Start of DATASET RECORDS

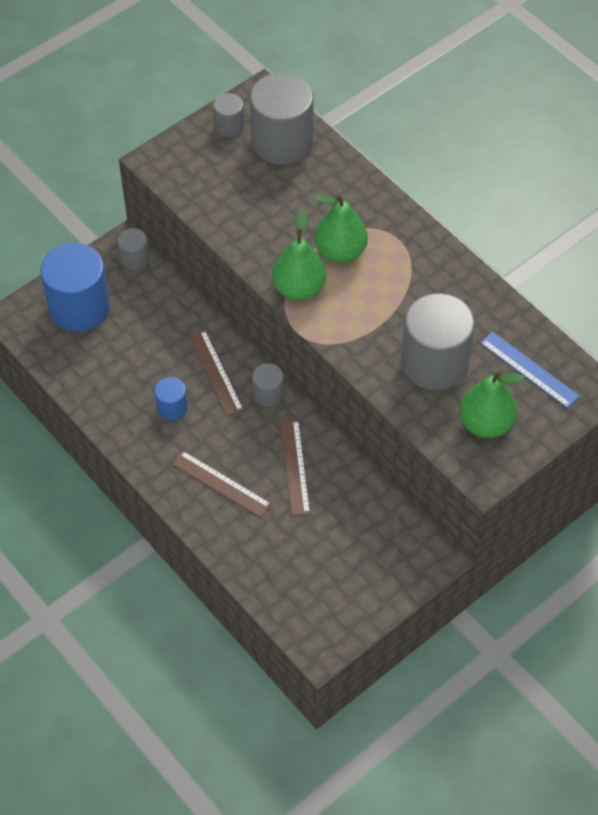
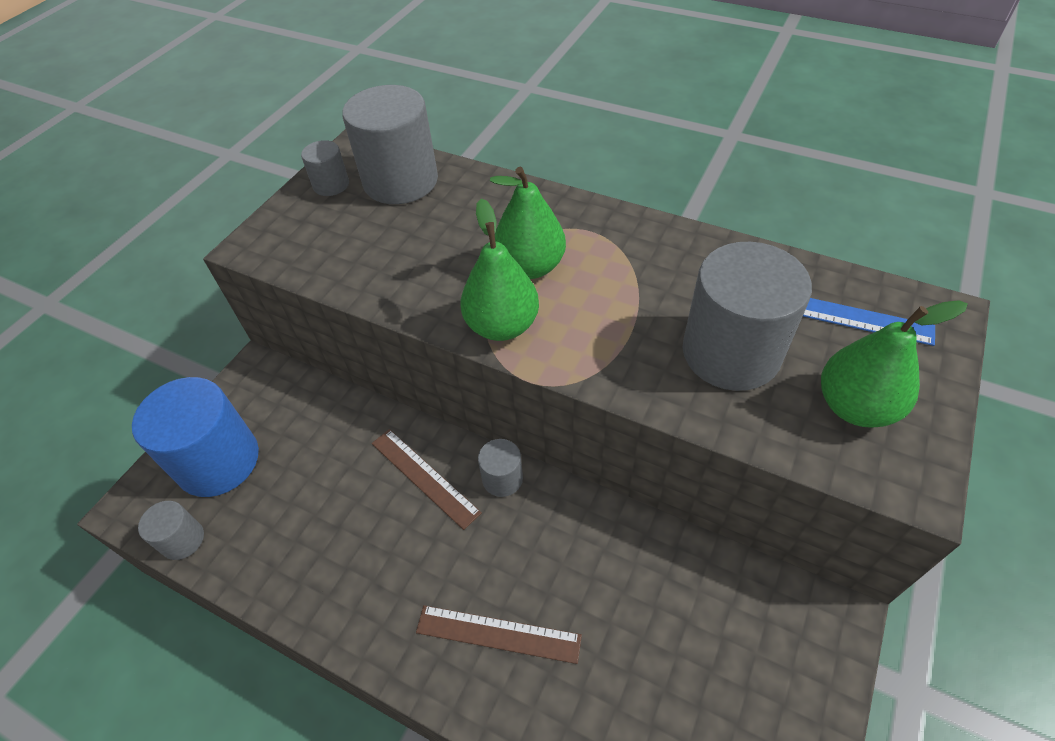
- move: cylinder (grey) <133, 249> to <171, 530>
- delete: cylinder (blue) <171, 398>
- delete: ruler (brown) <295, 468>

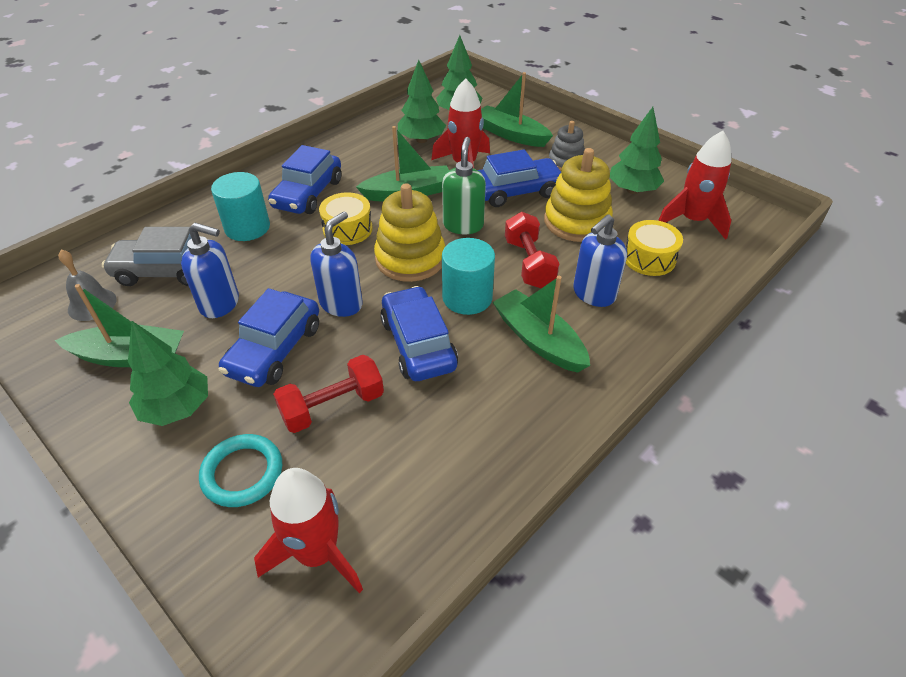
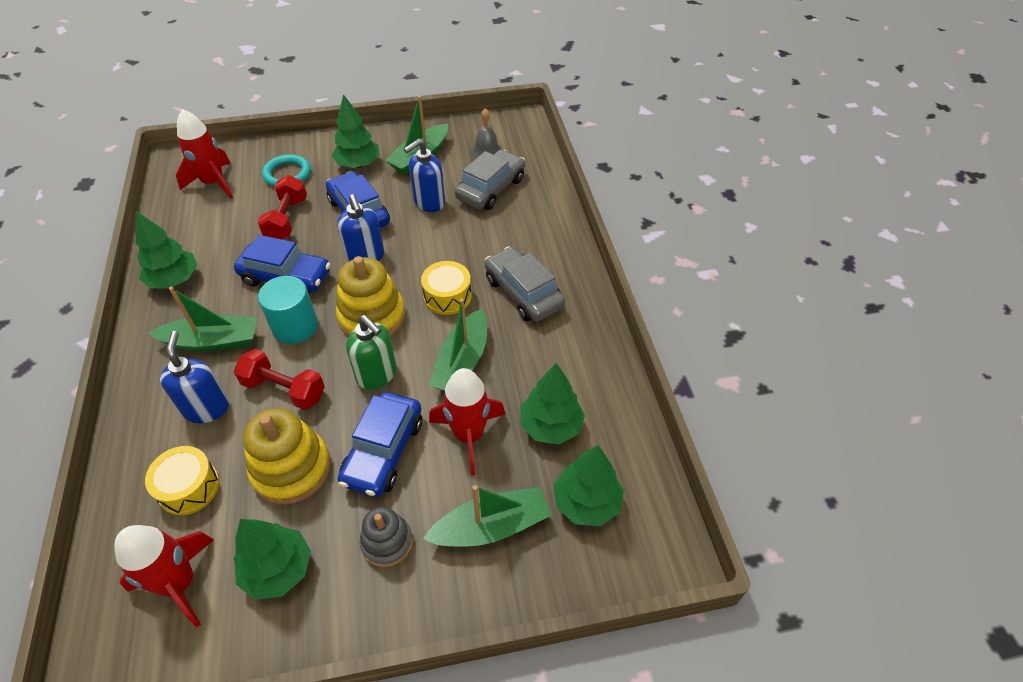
- insert: tree (green) <166, 249>
- recolor: car (blue) <304, 179> to car (grey) <525, 283>
- delete: cylinder (turquoise) <240, 206>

End of DATASET RECORDS

■ **ABOUT THIS EXERCISE**
Transcribe the data word for word, with no images.

■ **EXPECTED OUTPUT**
- move: cylinder (grey) <133, 249> to <171, 530>
- delete: cylinder (blue) <171, 398>
- delete: ruler (brown) <295, 468>

- insert: tree (green) <166, 249>
- recolor: car (blue) <304, 179> to car (grey) <525, 283>
- delete: cylinder (turquoise) <240, 206>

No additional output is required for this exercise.